_ACTIVITY_
Copy out the data below verbatim.
──────────────────────────────
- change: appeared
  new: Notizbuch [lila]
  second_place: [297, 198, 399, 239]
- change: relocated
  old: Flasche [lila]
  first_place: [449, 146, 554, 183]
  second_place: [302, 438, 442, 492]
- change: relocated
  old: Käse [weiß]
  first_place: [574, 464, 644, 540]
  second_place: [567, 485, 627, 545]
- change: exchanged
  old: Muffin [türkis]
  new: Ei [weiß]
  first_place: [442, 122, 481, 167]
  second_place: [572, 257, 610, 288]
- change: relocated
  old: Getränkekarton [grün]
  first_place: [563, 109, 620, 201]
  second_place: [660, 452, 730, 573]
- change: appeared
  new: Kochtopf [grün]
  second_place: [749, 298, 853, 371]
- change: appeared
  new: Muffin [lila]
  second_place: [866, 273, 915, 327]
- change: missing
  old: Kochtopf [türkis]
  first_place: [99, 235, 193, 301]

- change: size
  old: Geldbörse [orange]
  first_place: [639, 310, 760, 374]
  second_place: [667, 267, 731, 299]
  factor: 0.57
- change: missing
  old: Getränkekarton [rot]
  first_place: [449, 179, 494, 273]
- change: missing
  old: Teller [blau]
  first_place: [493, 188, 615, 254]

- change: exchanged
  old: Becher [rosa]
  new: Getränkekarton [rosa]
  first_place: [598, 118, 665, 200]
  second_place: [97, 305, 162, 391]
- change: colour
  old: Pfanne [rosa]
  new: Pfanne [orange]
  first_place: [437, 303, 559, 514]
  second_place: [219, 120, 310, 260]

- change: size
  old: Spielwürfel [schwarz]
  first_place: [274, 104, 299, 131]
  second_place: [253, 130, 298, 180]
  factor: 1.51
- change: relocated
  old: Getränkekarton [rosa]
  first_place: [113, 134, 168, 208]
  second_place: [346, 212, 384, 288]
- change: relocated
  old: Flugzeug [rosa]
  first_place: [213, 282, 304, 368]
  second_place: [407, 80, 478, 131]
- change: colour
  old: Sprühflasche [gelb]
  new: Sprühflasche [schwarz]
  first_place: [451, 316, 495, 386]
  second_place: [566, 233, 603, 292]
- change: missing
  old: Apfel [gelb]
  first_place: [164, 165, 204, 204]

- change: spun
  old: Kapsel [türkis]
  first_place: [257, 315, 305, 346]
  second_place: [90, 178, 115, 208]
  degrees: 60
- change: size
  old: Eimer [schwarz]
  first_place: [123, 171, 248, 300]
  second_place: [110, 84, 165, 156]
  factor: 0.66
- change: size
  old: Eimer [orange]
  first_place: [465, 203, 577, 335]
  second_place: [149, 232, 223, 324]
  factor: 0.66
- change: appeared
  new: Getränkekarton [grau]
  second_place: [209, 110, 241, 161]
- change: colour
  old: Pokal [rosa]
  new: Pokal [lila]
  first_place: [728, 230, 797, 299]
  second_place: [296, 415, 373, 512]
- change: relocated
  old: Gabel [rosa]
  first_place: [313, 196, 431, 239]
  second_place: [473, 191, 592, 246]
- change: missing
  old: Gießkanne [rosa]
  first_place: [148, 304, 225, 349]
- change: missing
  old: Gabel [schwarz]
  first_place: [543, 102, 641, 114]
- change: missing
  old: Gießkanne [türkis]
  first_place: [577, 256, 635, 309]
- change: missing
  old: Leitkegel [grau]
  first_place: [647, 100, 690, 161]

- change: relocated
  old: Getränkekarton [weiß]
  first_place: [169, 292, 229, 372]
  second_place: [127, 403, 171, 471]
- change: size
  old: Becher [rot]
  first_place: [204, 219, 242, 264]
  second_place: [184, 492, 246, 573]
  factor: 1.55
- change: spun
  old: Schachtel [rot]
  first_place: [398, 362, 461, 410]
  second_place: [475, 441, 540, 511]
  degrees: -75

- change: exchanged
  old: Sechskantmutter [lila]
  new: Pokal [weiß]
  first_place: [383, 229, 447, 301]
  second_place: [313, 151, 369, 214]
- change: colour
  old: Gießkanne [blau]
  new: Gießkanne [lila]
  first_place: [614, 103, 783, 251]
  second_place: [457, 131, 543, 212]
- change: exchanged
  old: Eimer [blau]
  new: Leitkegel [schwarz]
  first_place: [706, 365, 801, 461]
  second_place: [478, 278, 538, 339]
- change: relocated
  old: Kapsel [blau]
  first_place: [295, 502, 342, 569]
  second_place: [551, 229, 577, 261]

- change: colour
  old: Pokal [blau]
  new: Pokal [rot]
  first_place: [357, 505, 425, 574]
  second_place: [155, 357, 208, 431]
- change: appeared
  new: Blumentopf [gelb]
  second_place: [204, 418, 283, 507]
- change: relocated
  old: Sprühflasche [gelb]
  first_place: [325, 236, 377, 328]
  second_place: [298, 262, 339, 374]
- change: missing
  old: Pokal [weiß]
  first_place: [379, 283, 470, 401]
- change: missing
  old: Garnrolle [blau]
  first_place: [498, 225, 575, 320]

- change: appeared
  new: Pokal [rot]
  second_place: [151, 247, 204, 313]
──────────────────────────────
_ANSWER FOR THIS EXERCISE_
- change: appeared
  new: Notizbuch [lila]
  second_place: [297, 198, 399, 239]
- change: relocated
  old: Flasche [lila]
  first_place: [449, 146, 554, 183]
  second_place: [302, 438, 442, 492]
- change: relocated
  old: Käse [weiß]
  first_place: [574, 464, 644, 540]
  second_place: [567, 485, 627, 545]
- change: exchanged
  old: Muffin [türkis]
  new: Ei [weiß]
  first_place: [442, 122, 481, 167]
  second_place: [572, 257, 610, 288]
- change: relocated
  old: Getränkekarton [grün]
  first_place: [563, 109, 620, 201]
  second_place: [660, 452, 730, 573]
- change: appeared
  new: Kochtopf [grün]
  second_place: [749, 298, 853, 371]
- change: appeared
  new: Muffin [lila]
  second_place: [866, 273, 915, 327]
- change: missing
  old: Kochtopf [türkis]
  first_place: [99, 235, 193, 301]

- change: size
  old: Geldbörse [orange]
  first_place: [639, 310, 760, 374]
  second_place: [667, 267, 731, 299]
  factor: 0.57
- change: missing
  old: Getränkekarton [rot]
  first_place: [449, 179, 494, 273]
- change: missing
  old: Teller [blau]
  first_place: [493, 188, 615, 254]

- change: exchanged
  old: Becher [rosa]
  new: Getränkekarton [rosa]
  first_place: [598, 118, 665, 200]
  second_place: [97, 305, 162, 391]
- change: colour
  old: Pfanne [rosa]
  new: Pfanne [orange]
  first_place: [437, 303, 559, 514]
  second_place: [219, 120, 310, 260]

- change: size
  old: Spielwürfel [schwarz]
  first_place: [274, 104, 299, 131]
  second_place: [253, 130, 298, 180]
  factor: 1.51
- change: relocated
  old: Getränkekarton [rosa]
  first_place: [113, 134, 168, 208]
  second_place: [346, 212, 384, 288]
- change: relocated
  old: Flugzeug [rosa]
  first_place: [213, 282, 304, 368]
  second_place: [407, 80, 478, 131]
- change: colour
  old: Sprühflasche [gelb]
  new: Sprühflasche [schwarz]
  first_place: [451, 316, 495, 386]
  second_place: [566, 233, 603, 292]
- change: missing
  old: Apfel [gelb]
  first_place: [164, 165, 204, 204]

- change: spun
  old: Kapsel [türkis]
  first_place: [257, 315, 305, 346]
  second_place: [90, 178, 115, 208]
  degrees: 60
- change: size
  old: Eimer [schwarz]
  first_place: [123, 171, 248, 300]
  second_place: [110, 84, 165, 156]
  factor: 0.66
- change: size
  old: Eimer [orange]
  first_place: [465, 203, 577, 335]
  second_place: [149, 232, 223, 324]
  factor: 0.66
- change: appeared
  new: Getränkekarton [grau]
  second_place: [209, 110, 241, 161]
- change: colour
  old: Pokal [rosa]
  new: Pokal [lila]
  first_place: [728, 230, 797, 299]
  second_place: [296, 415, 373, 512]
- change: relocated
  old: Gabel [rosa]
  first_place: [313, 196, 431, 239]
  second_place: [473, 191, 592, 246]
- change: missing
  old: Gießkanne [rosa]
  first_place: [148, 304, 225, 349]
- change: missing
  old: Gabel [schwarz]
  first_place: [543, 102, 641, 114]
- change: missing
  old: Gießkanne [türkis]
  first_place: [577, 256, 635, 309]
- change: missing
  old: Leitkegel [grau]
  first_place: [647, 100, 690, 161]

- change: relocated
  old: Getränkekarton [weiß]
  first_place: [169, 292, 229, 372]
  second_place: [127, 403, 171, 471]
- change: size
  old: Becher [rot]
  first_place: [204, 219, 242, 264]
  second_place: [184, 492, 246, 573]
  factor: 1.55
- change: spun
  old: Schachtel [rot]
  first_place: [398, 362, 461, 410]
  second_place: [475, 441, 540, 511]
  degrees: -75

- change: exchanged
  old: Sechskantmutter [lila]
  new: Pokal [weiß]
  first_place: [383, 229, 447, 301]
  second_place: [313, 151, 369, 214]
- change: colour
  old: Gießkanne [blau]
  new: Gießkanne [lila]
  first_place: [614, 103, 783, 251]
  second_place: [457, 131, 543, 212]
- change: exchanged
  old: Eimer [blau]
  new: Leitkegel [schwarz]
  first_place: [706, 365, 801, 461]
  second_place: [478, 278, 538, 339]
- change: relocated
  old: Kapsel [blau]
  first_place: [295, 502, 342, 569]
  second_place: [551, 229, 577, 261]

- change: colour
  old: Pokal [blau]
  new: Pokal [rot]
  first_place: [357, 505, 425, 574]
  second_place: [155, 357, 208, 431]
- change: appeared
  new: Blumentopf [gelb]
  second_place: [204, 418, 283, 507]
- change: relocated
  old: Sprühflasche [gelb]
  first_place: [325, 236, 377, 328]
  second_place: [298, 262, 339, 374]
- change: missing
  old: Pokal [weiß]
  first_place: [379, 283, 470, 401]
- change: missing
  old: Garnrolle [blau]
  first_place: [498, 225, 575, 320]

- change: appeared
  new: Pokal [rot]
  second_place: [151, 247, 204, 313]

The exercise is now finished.